TASK GOAL: Wherever the string "lime" turns up in the data, copy the whole line.

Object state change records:

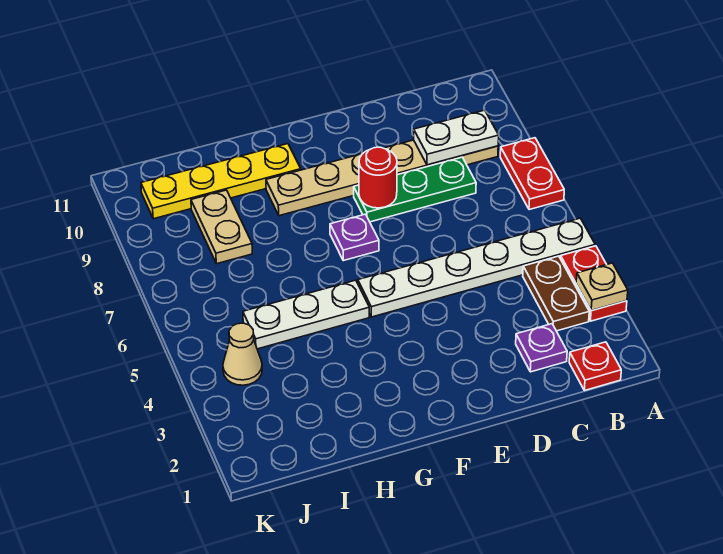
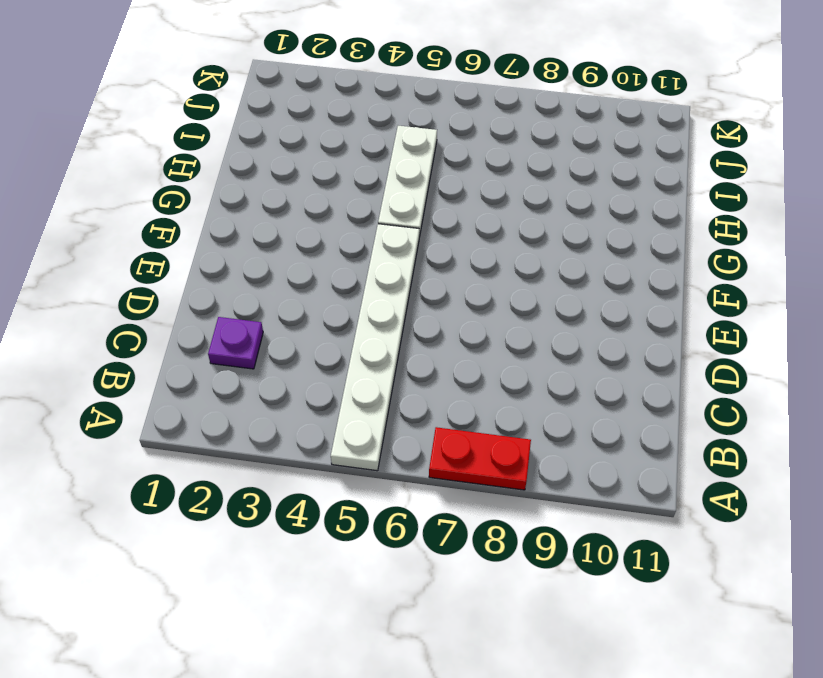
none -> red plate A3:A4 level 1
none -> red plate B1 level 1
none -> brown plate B3:B4 level 1

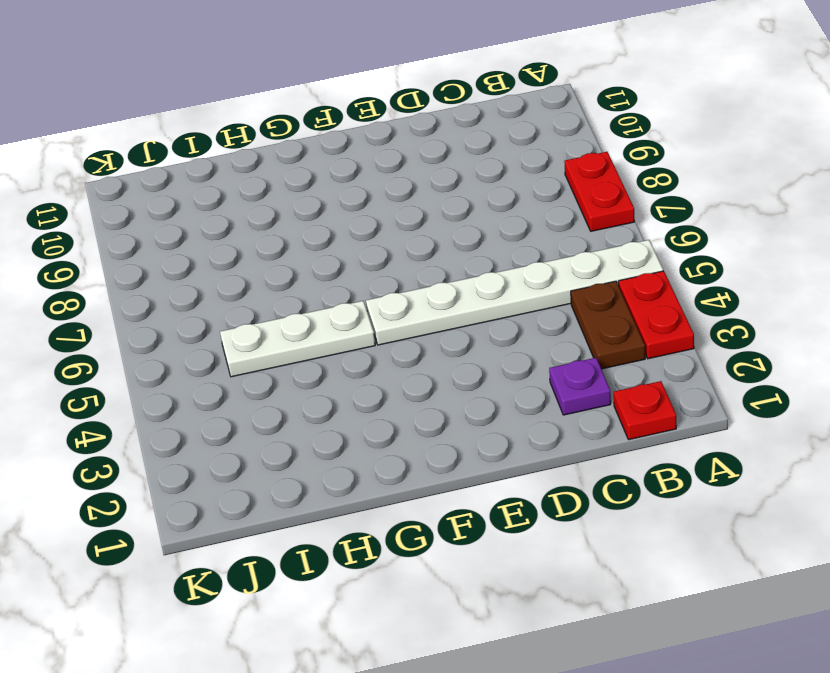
none -> tan plate B9:G9 level 1
none -> green plate C8:E8 level 1
none -> purple plate F7 level 1

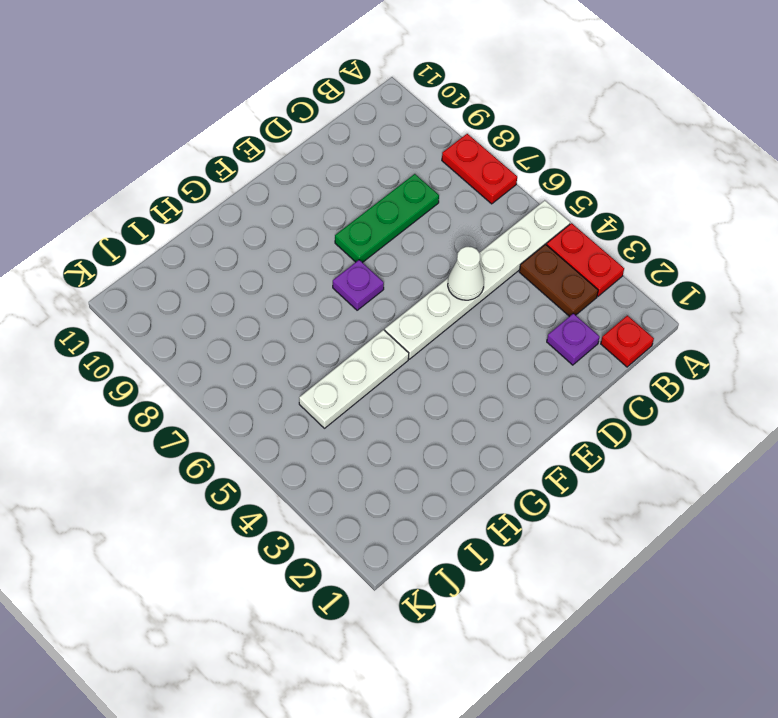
white cone D5 level 2 -> none
none -> tan plate B9:G9 level 1
none -> yellow plate G10:J10 level 1
none -> tan plate I8:I9 level 1

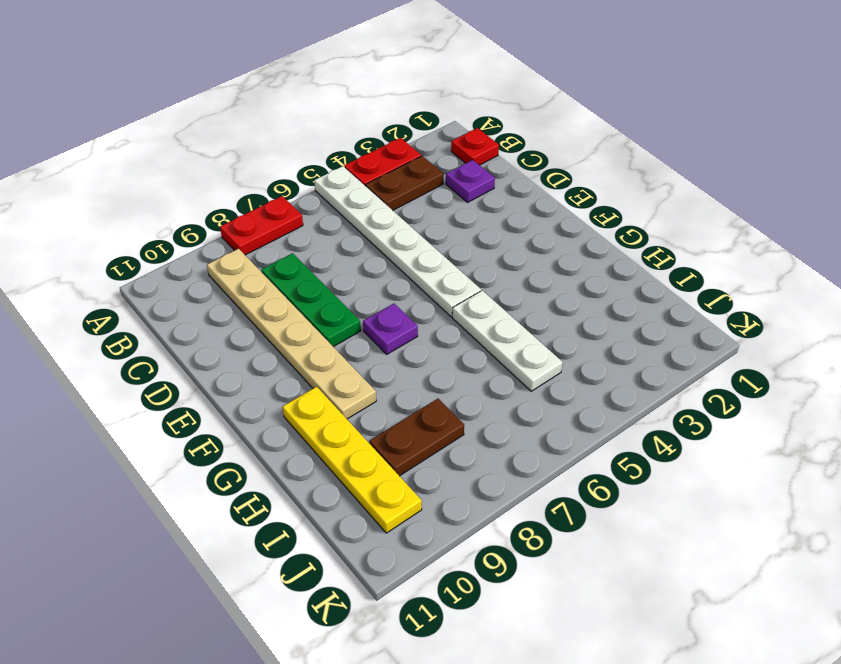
brown plate I8:I9 level 1 -> tan plate I8:I9 level 1
none -> tan cone J4 level 1
none -> tan plate A3 level 2
none -> white plate B9:C9 level 2

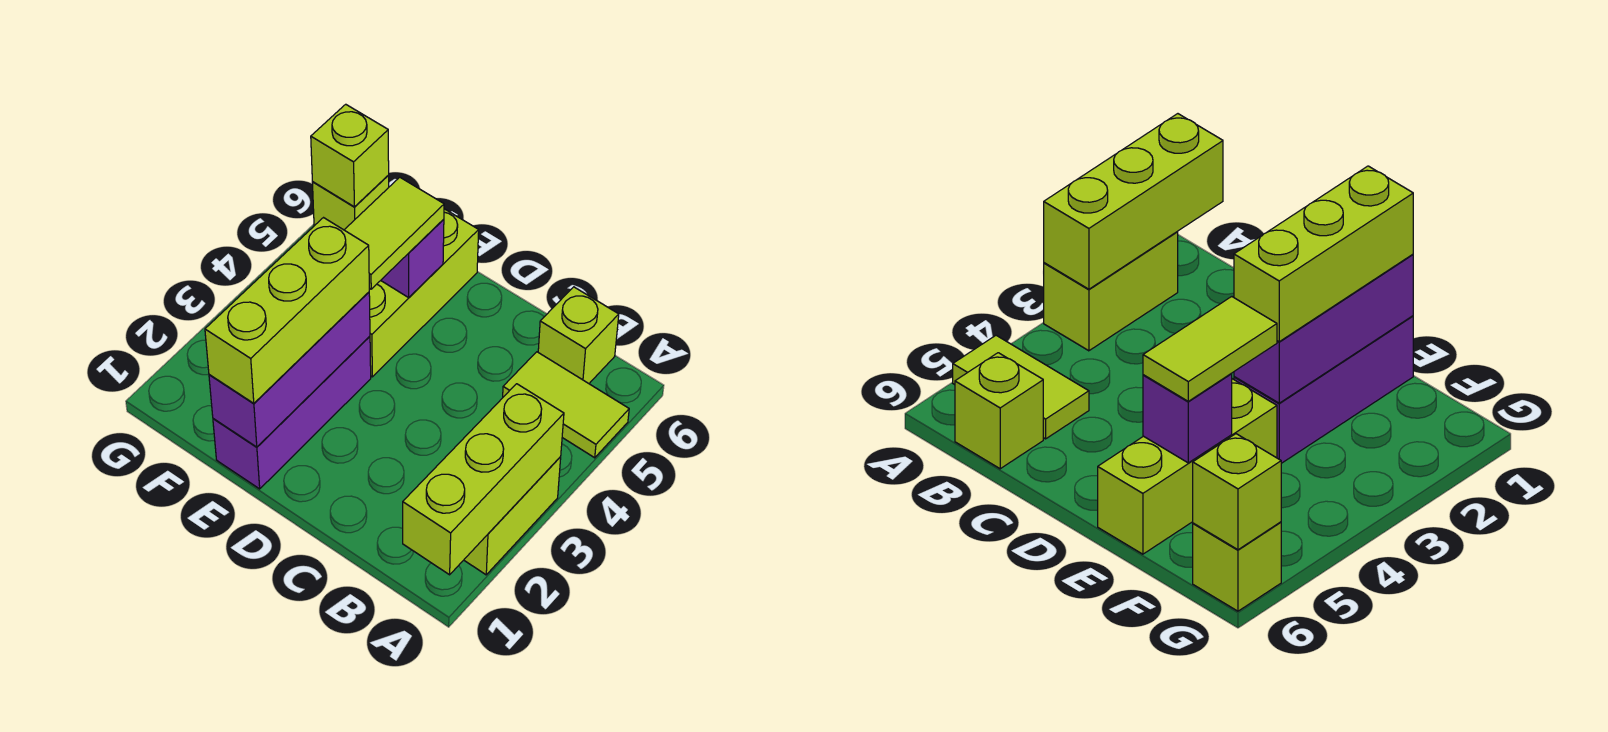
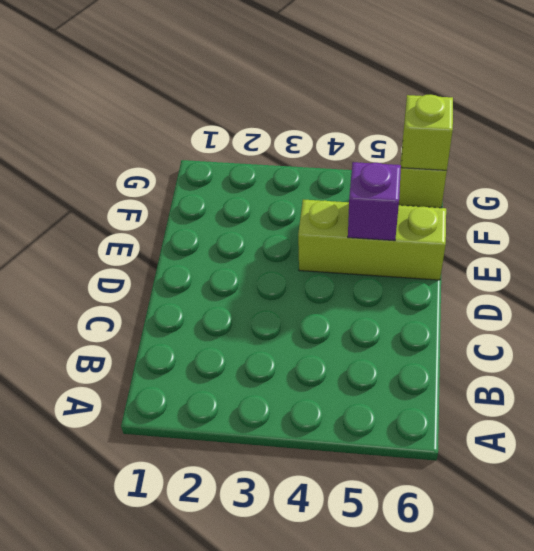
none -> lime brick A2:A3 level 1
none -> lime tile A5:B5 level 1
none -> lime brick B6 level 1

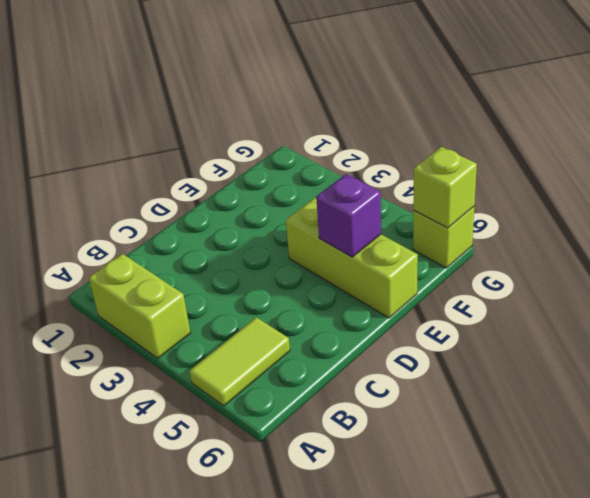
none -> lime brick B6 level 1
none -> purple brick E1:E3 level 1
none -> lime brick A1:A3 level 2

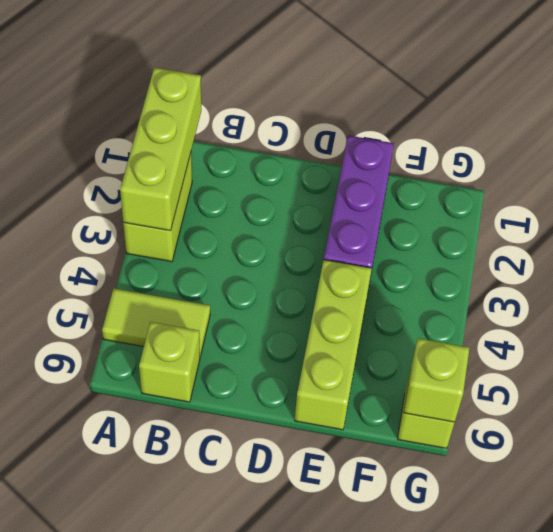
none -> purple brick E1:E3 level 2
none -> purple brick E5 level 2
none -> lime brick E1:E3 level 3

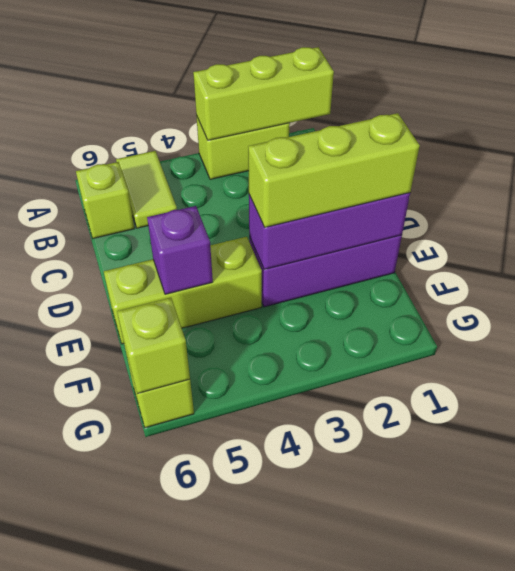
none -> lime tile E4:E5 level 3

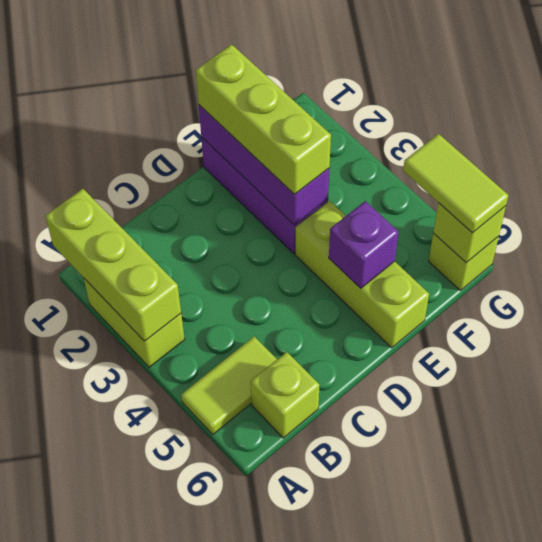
lime tile G5:G6 level 3 -> lime tile E4:E5 level 3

TASK RESULT:
none -> lime brick A2:A3 level 1
none -> lime tile A5:B5 level 1
none -> lime brick B6 level 1
none -> lime brick B6 level 1
none -> lime brick A1:A3 level 2
none -> lime brick E1:E3 level 3
none -> lime tile E4:E5 level 3
lime tile G5:G6 level 3 -> lime tile E4:E5 level 3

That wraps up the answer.